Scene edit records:
--

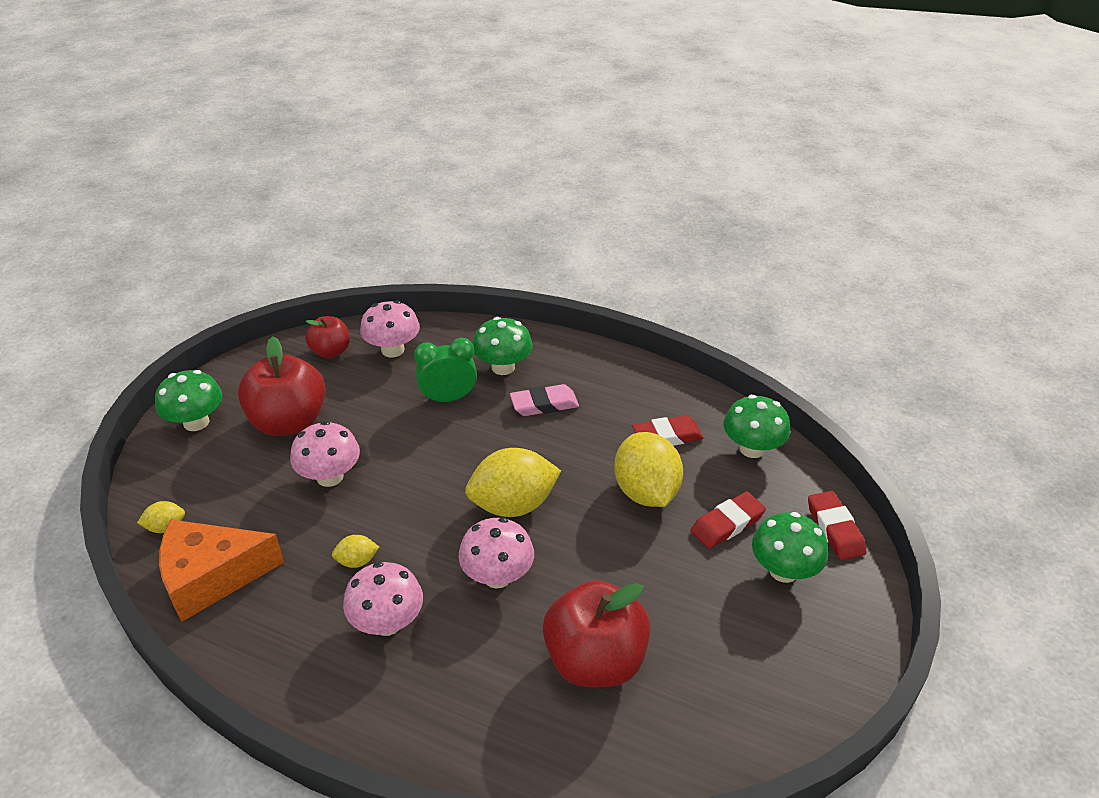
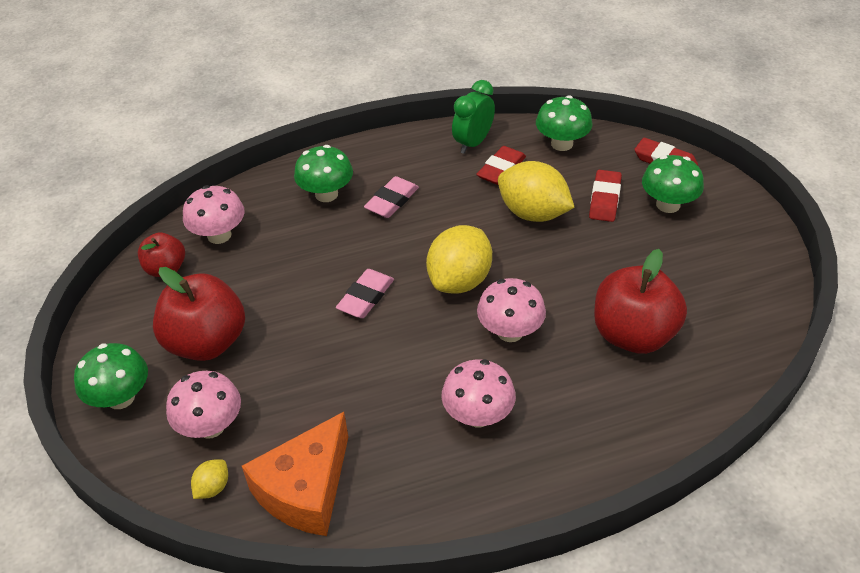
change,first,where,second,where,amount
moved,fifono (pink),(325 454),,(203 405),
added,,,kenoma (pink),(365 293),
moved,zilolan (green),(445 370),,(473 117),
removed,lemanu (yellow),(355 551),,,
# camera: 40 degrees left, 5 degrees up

--

▶ WORK ORDER:
A word-for-word copy of the records is needed, with no pictures carried over.

▶ SOLUTION:
change,first,where,second,where,amount
moved,fifono (pink),(325 454),,(203 405),
added,,,kenoma (pink),(365 293),
moved,zilolan (green),(445 370),,(473 117),
removed,lemanu (yellow),(355 551),,,
# camera: 40 degrees left, 5 degrees up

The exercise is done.